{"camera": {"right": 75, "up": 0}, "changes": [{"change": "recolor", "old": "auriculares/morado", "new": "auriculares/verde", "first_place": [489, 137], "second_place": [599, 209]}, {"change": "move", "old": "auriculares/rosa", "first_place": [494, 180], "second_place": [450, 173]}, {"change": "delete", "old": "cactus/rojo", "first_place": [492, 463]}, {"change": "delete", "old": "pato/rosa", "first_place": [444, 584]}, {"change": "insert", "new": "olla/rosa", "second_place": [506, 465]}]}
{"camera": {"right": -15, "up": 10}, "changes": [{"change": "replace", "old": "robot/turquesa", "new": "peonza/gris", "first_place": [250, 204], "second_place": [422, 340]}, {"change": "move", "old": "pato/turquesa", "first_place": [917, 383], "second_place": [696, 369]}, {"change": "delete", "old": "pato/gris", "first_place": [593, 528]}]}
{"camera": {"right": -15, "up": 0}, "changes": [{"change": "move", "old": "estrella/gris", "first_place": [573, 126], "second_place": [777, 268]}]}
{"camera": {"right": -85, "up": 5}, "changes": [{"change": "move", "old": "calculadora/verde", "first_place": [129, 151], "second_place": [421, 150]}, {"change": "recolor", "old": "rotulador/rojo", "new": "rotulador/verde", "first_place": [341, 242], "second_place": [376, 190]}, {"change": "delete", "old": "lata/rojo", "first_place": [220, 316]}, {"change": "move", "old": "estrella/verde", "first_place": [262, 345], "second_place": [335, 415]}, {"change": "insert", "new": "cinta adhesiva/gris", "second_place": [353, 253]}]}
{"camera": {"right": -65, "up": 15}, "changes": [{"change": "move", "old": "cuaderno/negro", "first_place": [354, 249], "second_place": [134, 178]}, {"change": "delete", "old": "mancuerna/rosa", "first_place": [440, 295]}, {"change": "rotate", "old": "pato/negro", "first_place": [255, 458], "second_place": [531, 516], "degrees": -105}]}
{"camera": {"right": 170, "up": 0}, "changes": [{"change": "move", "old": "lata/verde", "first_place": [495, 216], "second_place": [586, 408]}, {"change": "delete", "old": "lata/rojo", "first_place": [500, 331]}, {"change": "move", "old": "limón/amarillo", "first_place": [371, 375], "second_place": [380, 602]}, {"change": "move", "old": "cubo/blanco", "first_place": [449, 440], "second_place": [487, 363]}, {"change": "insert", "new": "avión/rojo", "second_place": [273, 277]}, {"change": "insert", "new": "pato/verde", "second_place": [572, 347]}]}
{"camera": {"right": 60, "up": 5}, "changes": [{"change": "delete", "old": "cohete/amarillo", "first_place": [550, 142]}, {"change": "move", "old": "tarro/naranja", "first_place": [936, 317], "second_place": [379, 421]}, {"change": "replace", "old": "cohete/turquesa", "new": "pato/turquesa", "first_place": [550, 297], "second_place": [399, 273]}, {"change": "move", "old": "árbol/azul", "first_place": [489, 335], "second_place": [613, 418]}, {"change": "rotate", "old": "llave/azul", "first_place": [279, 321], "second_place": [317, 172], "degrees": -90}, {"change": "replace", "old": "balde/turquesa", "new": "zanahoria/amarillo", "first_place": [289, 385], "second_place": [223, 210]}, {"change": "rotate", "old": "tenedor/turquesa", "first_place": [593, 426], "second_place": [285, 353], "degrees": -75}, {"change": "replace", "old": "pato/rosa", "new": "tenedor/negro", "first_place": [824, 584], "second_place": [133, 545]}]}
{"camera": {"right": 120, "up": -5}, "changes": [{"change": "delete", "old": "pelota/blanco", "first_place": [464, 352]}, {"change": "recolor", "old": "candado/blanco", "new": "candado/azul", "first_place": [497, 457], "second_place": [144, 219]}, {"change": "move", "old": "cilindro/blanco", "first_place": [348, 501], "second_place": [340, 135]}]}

• _WHAT YOU ARE ASKED TO DO_: Output all of the data exactly as given.

• _REPLY TO THE EXERCISE_:
{"camera": {"right": 75, "up": 0}, "changes": [{"change": "recolor", "old": "auriculares/morado", "new": "auriculares/verde", "first_place": [489, 137], "second_place": [599, 209]}, {"change": "move", "old": "auriculares/rosa", "first_place": [494, 180], "second_place": [450, 173]}, {"change": "delete", "old": "cactus/rojo", "first_place": [492, 463]}, {"change": "delete", "old": "pato/rosa", "first_place": [444, 584]}, {"change": "insert", "new": "olla/rosa", "second_place": [506, 465]}]}
{"camera": {"right": -15, "up": 10}, "changes": [{"change": "replace", "old": "robot/turquesa", "new": "peonza/gris", "first_place": [250, 204], "second_place": [422, 340]}, {"change": "move", "old": "pato/turquesa", "first_place": [917, 383], "second_place": [696, 369]}, {"change": "delete", "old": "pato/gris", "first_place": [593, 528]}]}
{"camera": {"right": -15, "up": 0}, "changes": [{"change": "move", "old": "estrella/gris", "first_place": [573, 126], "second_place": [777, 268]}]}
{"camera": {"right": -85, "up": 5}, "changes": [{"change": "move", "old": "calculadora/verde", "first_place": [129, 151], "second_place": [421, 150]}, {"change": "recolor", "old": "rotulador/rojo", "new": "rotulador/verde", "first_place": [341, 242], "second_place": [376, 190]}, {"change": "delete", "old": "lata/rojo", "first_place": [220, 316]}, {"change": "move", "old": "estrella/verde", "first_place": [262, 345], "second_place": [335, 415]}, {"change": "insert", "new": "cinta adhesiva/gris", "second_place": [353, 253]}]}
{"camera": {"right": -65, "up": 15}, "changes": [{"change": "move", "old": "cuaderno/negro", "first_place": [354, 249], "second_place": [134, 178]}, {"change": "delete", "old": "mancuerna/rosa", "first_place": [440, 295]}, {"change": "rotate", "old": "pato/negro", "first_place": [255, 458], "second_place": [531, 516], "degrees": -105}]}
{"camera": {"right": 170, "up": 0}, "changes": [{"change": "move", "old": "lata/verde", "first_place": [495, 216], "second_place": [586, 408]}, {"change": "delete", "old": "lata/rojo", "first_place": [500, 331]}, {"change": "move", "old": "limón/amarillo", "first_place": [371, 375], "second_place": [380, 602]}, {"change": "move", "old": "cubo/blanco", "first_place": [449, 440], "second_place": [487, 363]}, {"change": "insert", "new": "avión/rojo", "second_place": [273, 277]}, {"change": "insert", "new": "pato/verde", "second_place": [572, 347]}]}
{"camera": {"right": 60, "up": 5}, "changes": [{"change": "delete", "old": "cohete/amarillo", "first_place": [550, 142]}, {"change": "move", "old": "tarro/naranja", "first_place": [936, 317], "second_place": [379, 421]}, {"change": "replace", "old": "cohete/turquesa", "new": "pato/turquesa", "first_place": [550, 297], "second_place": [399, 273]}, {"change": "move", "old": "árbol/azul", "first_place": [489, 335], "second_place": [613, 418]}, {"change": "rotate", "old": "llave/azul", "first_place": [279, 321], "second_place": [317, 172], "degrees": -90}, {"change": "replace", "old": "balde/turquesa", "new": "zanahoria/amarillo", "first_place": [289, 385], "second_place": [223, 210]}, {"change": "rotate", "old": "tenedor/turquesa", "first_place": [593, 426], "second_place": [285, 353], "degrees": -75}, {"change": "replace", "old": "pato/rosa", "new": "tenedor/negro", "first_place": [824, 584], "second_place": [133, 545]}]}
{"camera": {"right": 120, "up": -5}, "changes": [{"change": "delete", "old": "pelota/blanco", "first_place": [464, 352]}, {"change": "recolor", "old": "candado/blanco", "new": "candado/azul", "first_place": [497, 457], "second_place": [144, 219]}, {"change": "move", "old": "cilindro/blanco", "first_place": [348, 501], "second_place": [340, 135]}]}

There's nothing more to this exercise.